(DATASET)

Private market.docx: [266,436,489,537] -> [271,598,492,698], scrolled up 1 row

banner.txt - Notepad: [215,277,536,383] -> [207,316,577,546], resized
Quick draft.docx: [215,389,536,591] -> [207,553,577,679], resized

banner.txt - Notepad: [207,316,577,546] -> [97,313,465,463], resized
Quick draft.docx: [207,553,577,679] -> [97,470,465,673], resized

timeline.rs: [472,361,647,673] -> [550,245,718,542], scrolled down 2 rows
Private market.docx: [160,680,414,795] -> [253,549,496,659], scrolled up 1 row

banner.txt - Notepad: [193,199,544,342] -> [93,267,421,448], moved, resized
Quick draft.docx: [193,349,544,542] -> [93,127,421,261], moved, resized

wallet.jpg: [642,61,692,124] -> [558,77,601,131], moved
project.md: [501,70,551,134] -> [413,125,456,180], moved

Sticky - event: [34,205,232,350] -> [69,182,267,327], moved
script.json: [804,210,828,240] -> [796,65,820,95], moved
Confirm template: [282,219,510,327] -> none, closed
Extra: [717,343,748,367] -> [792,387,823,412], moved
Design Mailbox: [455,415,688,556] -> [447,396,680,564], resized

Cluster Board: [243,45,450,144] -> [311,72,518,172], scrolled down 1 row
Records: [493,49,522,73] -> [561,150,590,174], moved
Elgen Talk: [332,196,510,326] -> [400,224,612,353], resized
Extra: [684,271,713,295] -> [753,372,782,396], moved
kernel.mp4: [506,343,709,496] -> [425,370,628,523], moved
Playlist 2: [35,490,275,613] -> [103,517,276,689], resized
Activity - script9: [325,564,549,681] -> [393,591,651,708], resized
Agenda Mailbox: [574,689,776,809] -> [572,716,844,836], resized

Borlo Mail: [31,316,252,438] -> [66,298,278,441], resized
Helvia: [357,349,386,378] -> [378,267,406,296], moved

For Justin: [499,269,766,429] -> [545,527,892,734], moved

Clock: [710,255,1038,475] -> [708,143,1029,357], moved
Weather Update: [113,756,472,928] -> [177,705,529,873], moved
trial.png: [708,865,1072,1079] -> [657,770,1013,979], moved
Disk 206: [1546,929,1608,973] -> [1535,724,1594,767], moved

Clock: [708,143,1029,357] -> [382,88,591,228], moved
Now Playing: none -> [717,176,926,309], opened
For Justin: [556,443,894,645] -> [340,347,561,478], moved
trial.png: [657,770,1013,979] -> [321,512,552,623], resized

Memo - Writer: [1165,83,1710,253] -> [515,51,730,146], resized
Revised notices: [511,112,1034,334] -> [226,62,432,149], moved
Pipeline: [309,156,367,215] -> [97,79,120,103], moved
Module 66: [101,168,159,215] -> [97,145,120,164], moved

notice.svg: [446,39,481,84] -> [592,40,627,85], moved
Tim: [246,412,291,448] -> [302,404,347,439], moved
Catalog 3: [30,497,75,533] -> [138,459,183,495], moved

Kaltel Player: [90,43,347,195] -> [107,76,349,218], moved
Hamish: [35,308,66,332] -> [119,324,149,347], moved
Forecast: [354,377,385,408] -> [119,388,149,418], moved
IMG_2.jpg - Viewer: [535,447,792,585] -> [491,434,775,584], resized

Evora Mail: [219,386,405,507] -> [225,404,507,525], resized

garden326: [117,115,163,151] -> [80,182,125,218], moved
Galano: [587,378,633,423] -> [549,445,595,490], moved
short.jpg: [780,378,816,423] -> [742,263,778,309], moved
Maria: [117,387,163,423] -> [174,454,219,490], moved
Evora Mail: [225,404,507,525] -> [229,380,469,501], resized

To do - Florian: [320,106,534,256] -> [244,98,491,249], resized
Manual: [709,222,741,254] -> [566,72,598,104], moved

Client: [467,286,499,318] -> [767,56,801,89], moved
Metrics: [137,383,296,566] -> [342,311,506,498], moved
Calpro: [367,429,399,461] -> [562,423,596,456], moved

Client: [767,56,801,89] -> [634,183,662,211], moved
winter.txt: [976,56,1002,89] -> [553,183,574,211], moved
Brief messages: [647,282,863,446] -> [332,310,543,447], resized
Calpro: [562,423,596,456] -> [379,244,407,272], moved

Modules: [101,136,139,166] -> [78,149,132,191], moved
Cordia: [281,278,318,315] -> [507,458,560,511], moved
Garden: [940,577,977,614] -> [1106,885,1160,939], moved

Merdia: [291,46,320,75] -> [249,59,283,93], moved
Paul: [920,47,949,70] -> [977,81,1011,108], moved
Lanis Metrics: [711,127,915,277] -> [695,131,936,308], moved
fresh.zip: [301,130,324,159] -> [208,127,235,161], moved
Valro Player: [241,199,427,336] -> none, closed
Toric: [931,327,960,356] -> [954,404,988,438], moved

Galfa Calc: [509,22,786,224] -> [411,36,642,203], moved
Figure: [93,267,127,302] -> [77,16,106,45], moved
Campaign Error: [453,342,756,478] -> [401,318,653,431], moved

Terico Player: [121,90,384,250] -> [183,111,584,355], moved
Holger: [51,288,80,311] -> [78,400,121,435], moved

(End DATASET)

Tally the lines of the data that contain the string "none", and report nothing but the tally.

RESULT. 3